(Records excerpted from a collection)

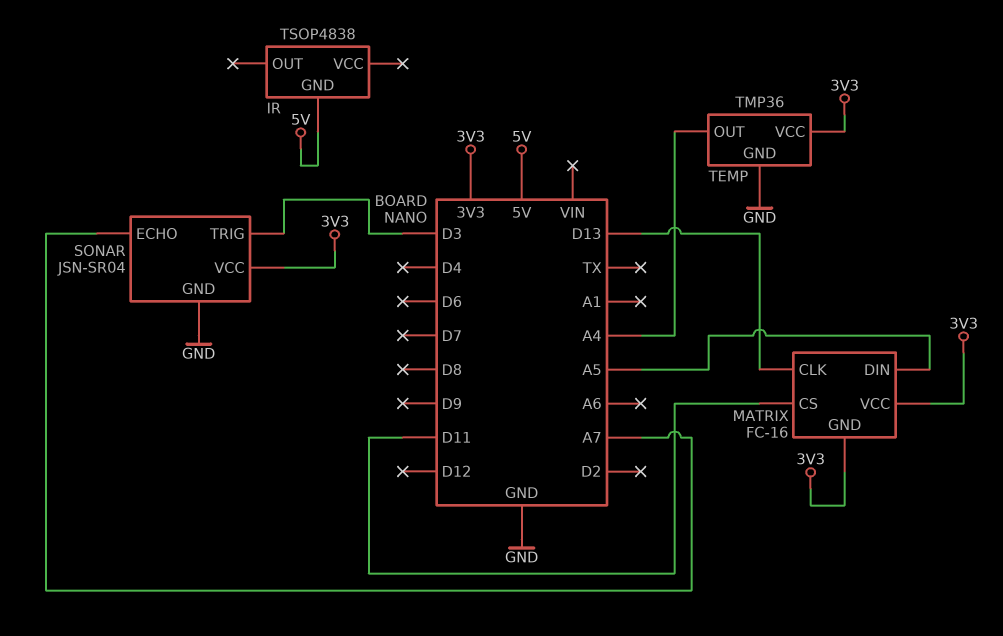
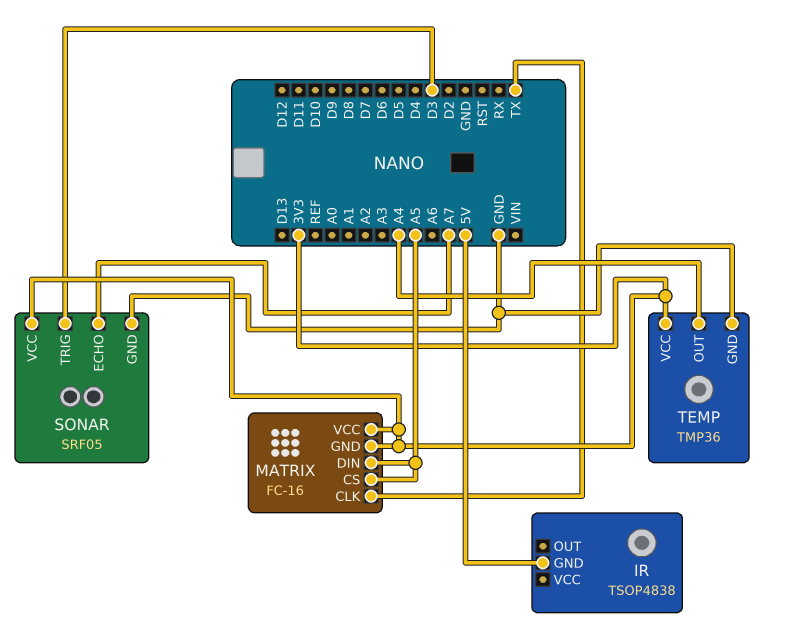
MATRIX pin CLK: D13 -> TX
MATRIX pin CS: D11 -> A5
SONAR: JSN-SR04 -> SRF05

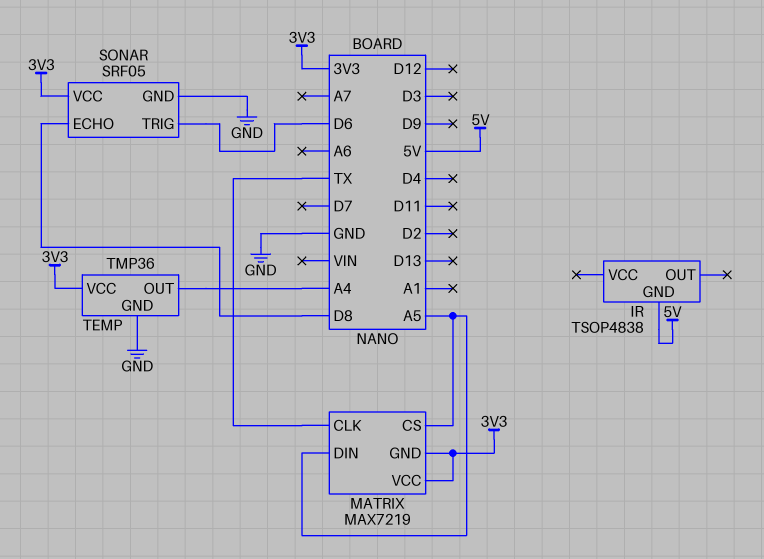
MATRIX: FC-16 -> MAX7219
SONAR pin ECHO: A7 -> D8
SONAR pin TRIG: D3 -> D6

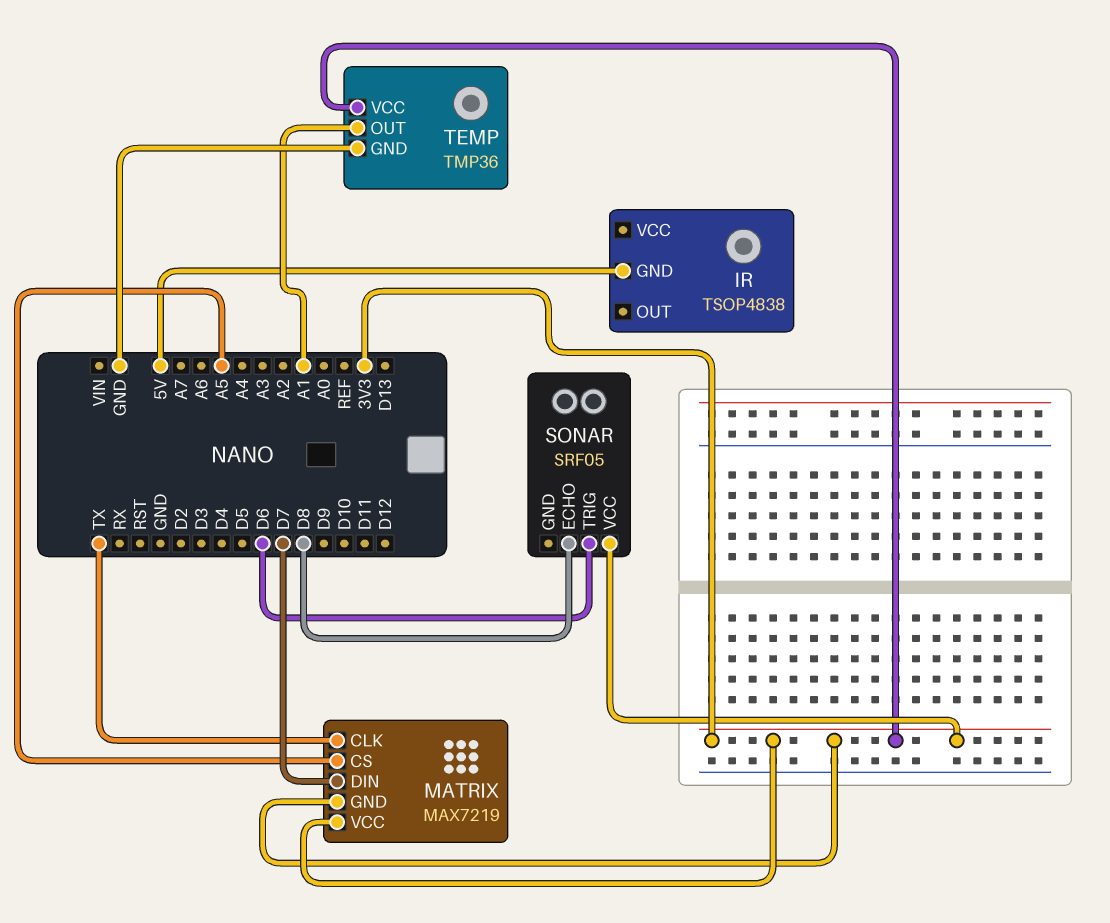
MATRIX pin DIN: A5 -> D7
SONAR pin GND: GND -> none
TEMP pin OUT: A4 -> A1

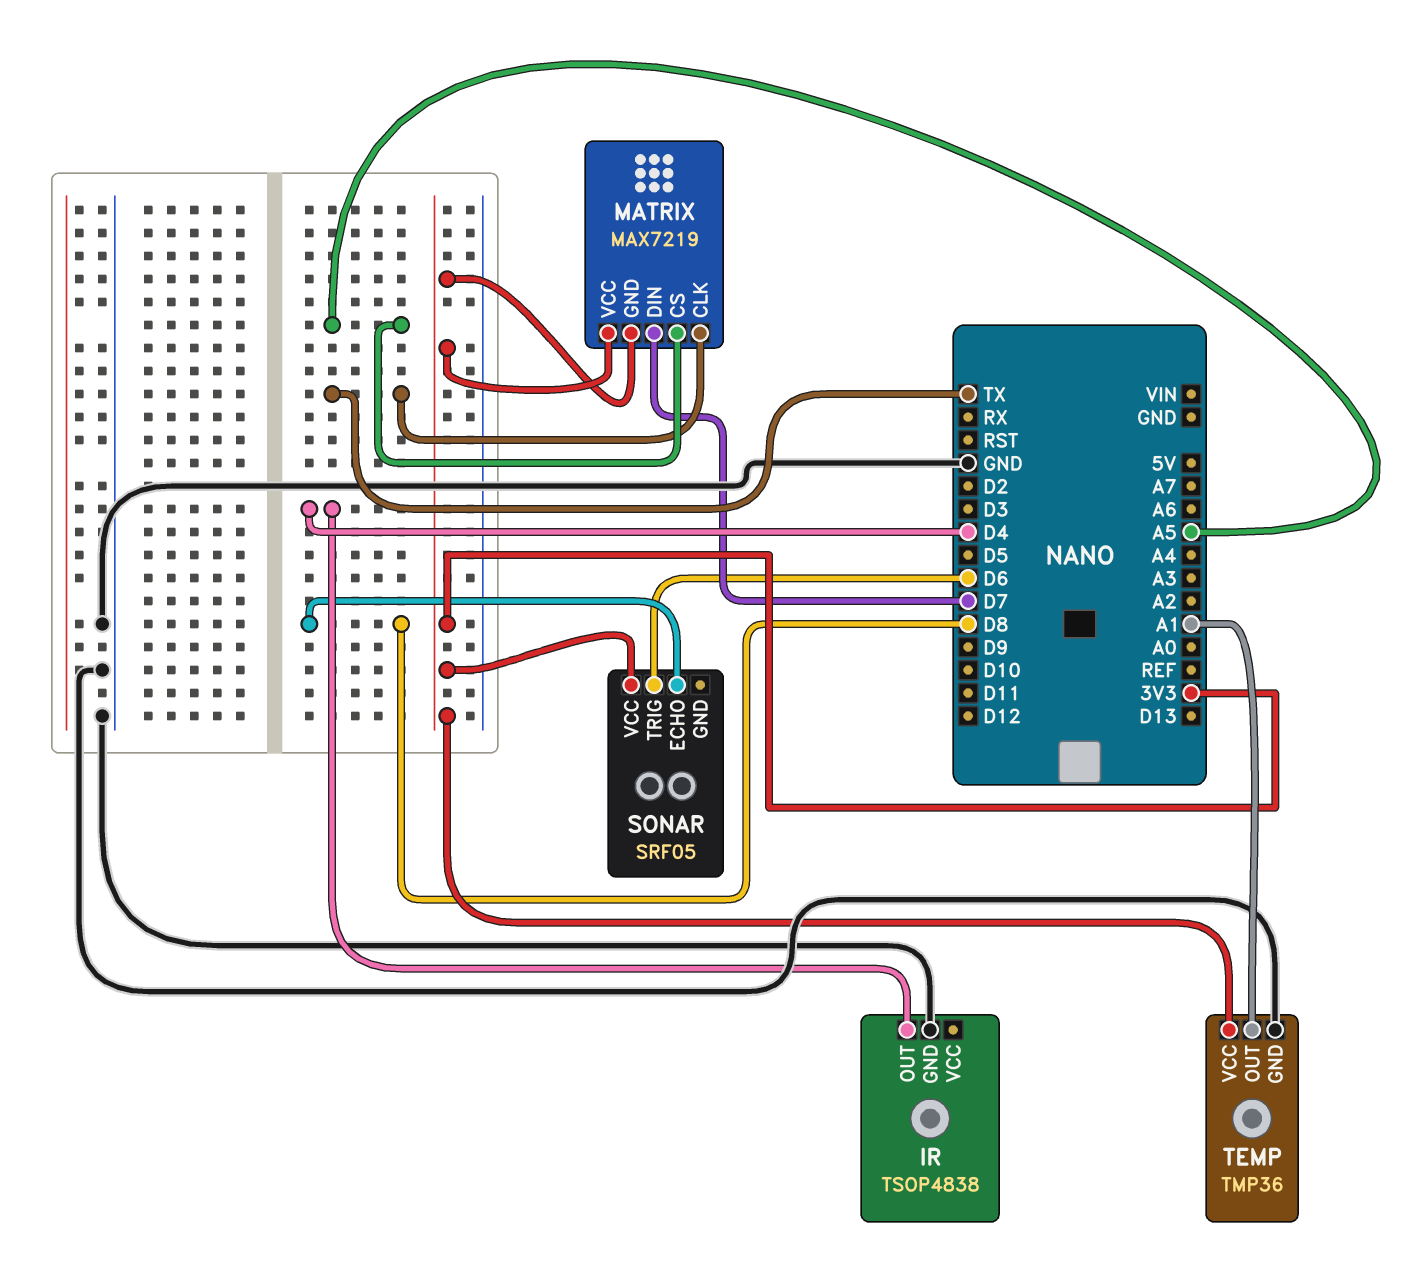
IR pin GND: 5V -> GND
IR pin OUT: none -> D4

WHAT IS REQUIRED
Retype every entry exactly, but keep the pictures out of your copy.

THE ANSWER
MATRIX pin CLK: D13 -> TX
MATRIX pin CS: D11 -> A5
SONAR: JSN-SR04 -> SRF05

MATRIX: FC-16 -> MAX7219
SONAR pin ECHO: A7 -> D8
SONAR pin TRIG: D3 -> D6

MATRIX pin DIN: A5 -> D7
SONAR pin GND: GND -> none
TEMP pin OUT: A4 -> A1

IR pin GND: 5V -> GND
IR pin OUT: none -> D4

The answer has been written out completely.